Revision tracking records
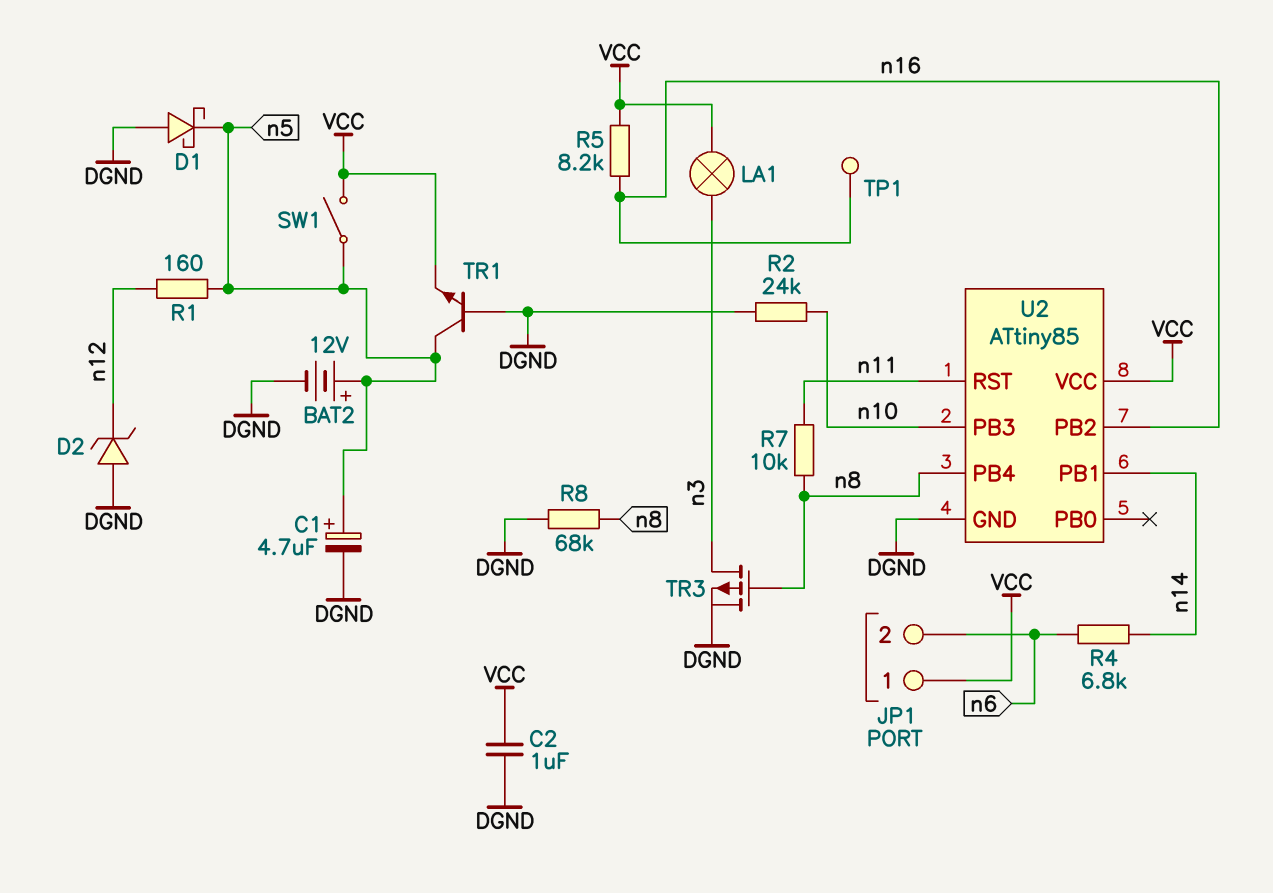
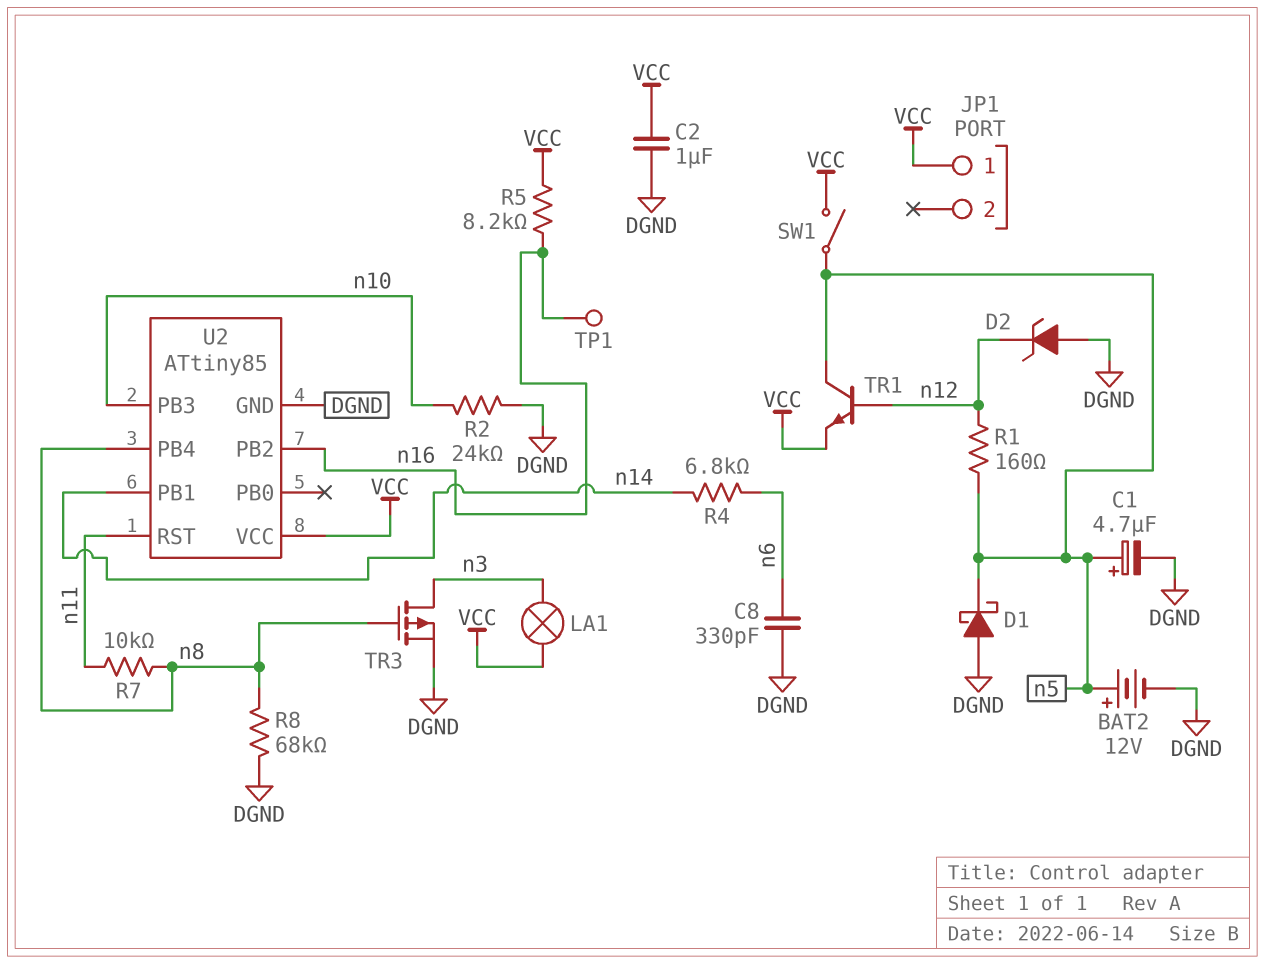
C8: none -> 330pF (DGND, n6)
JP1 pin 2: n6 -> none
TR1: NPN (B DGND, C n5, E VCC) -> NPN (B n12, C n5, E VCC)

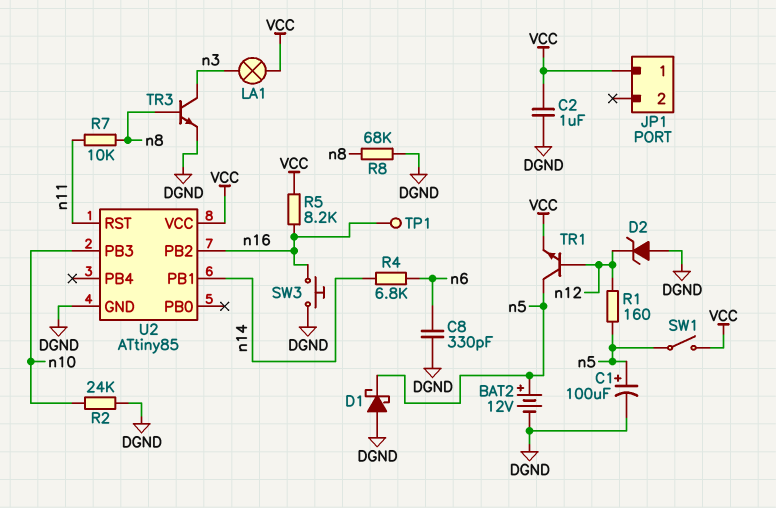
C1: 4.7uF (plus n5, minus DGND) -> 100uF (plus n5, minus DGND)
SW3: none -> button (DGND, n16)
TR3: PMOS (G n8, D n3, S DGND) -> NPN (B n8, C n3, E DGND)
U2 pin PB4: n8 -> none

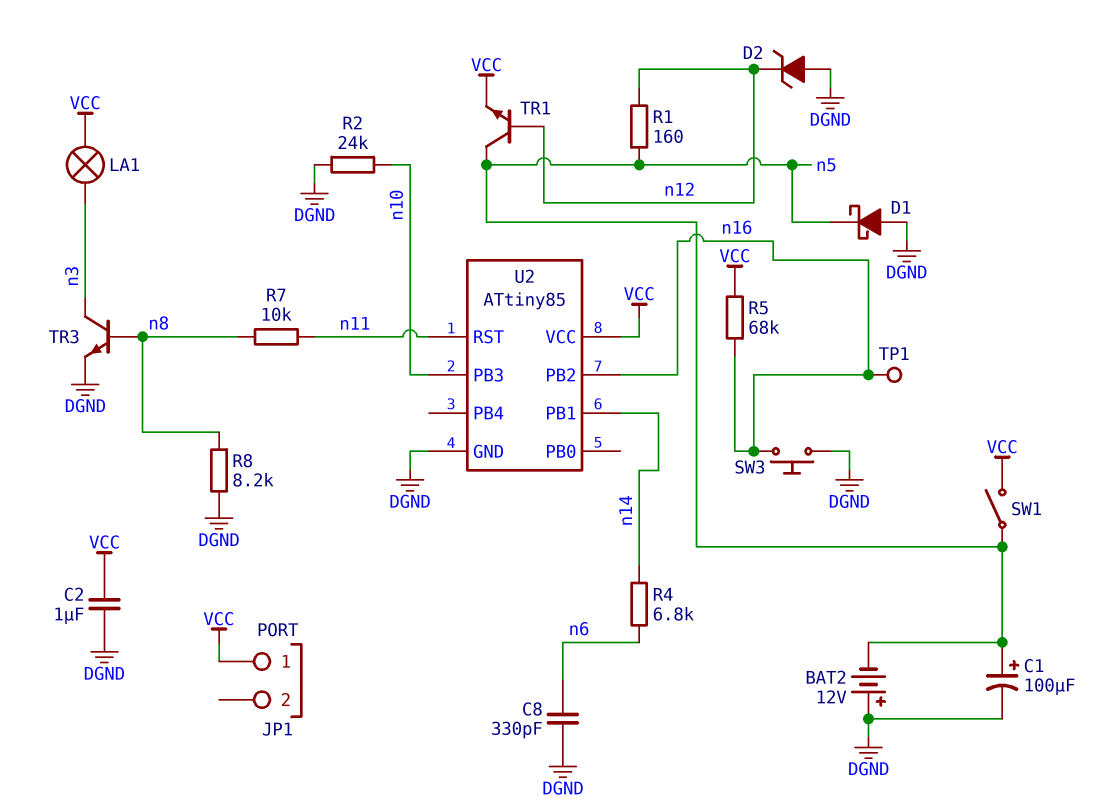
BAT2: 12V (plus n5, minus DGND) -> 12V (plus DGND, minus n5)
R5: 8.2k (VCC, n16) -> 68k (VCC, n16)
R8: 68k (DGND, n8) -> 8.2k (DGND, n8)

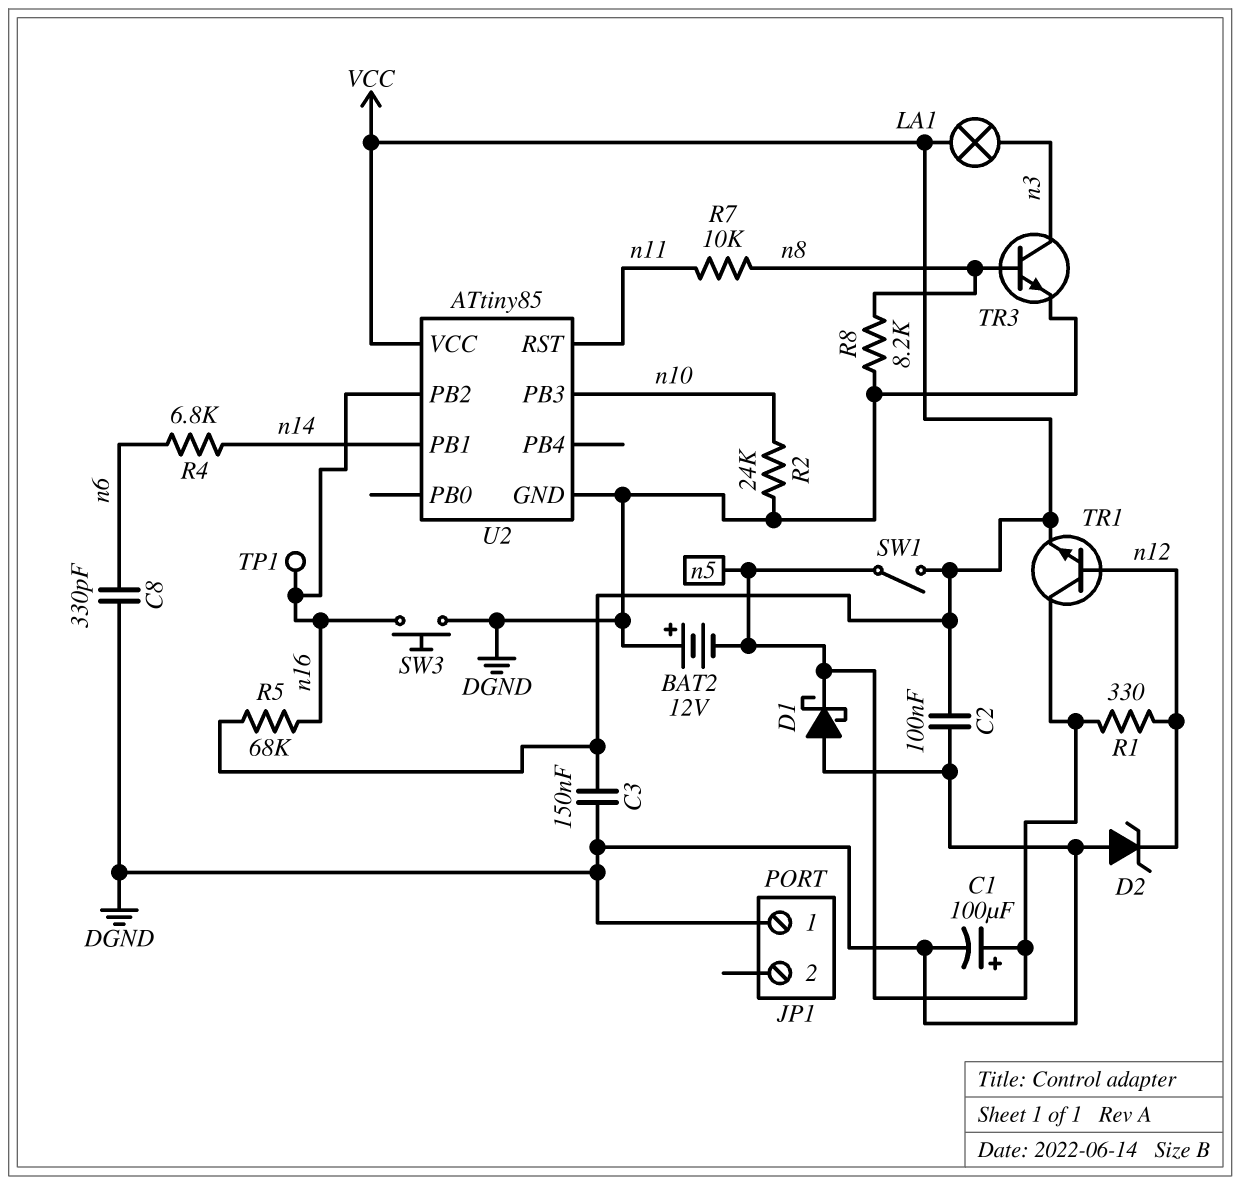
C2: 1uF (DGND, VCC) -> 100nF (DGND, VCC)
C3: none -> 150nF (DGND, VCC)
JP1 pin 1: VCC -> DGND
R1: 160 (n5, n12) -> 330 (n5, n12)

• [What the task requires]
All that belongs in the answer is the lines from the line with "R5: 8.2k (VCC, n16) -> 68k (VCC, n16)" through the closing line of the entries, inclusive, transcribed exactly and free of pictures.

• [Task response]
R5: 8.2k (VCC, n16) -> 68k (VCC, n16)
R8: 68k (DGND, n8) -> 8.2k (DGND, n8)

C2: 1uF (DGND, VCC) -> 100nF (DGND, VCC)
C3: none -> 150nF (DGND, VCC)
JP1 pin 1: VCC -> DGND
R1: 160 (n5, n12) -> 330 (n5, n12)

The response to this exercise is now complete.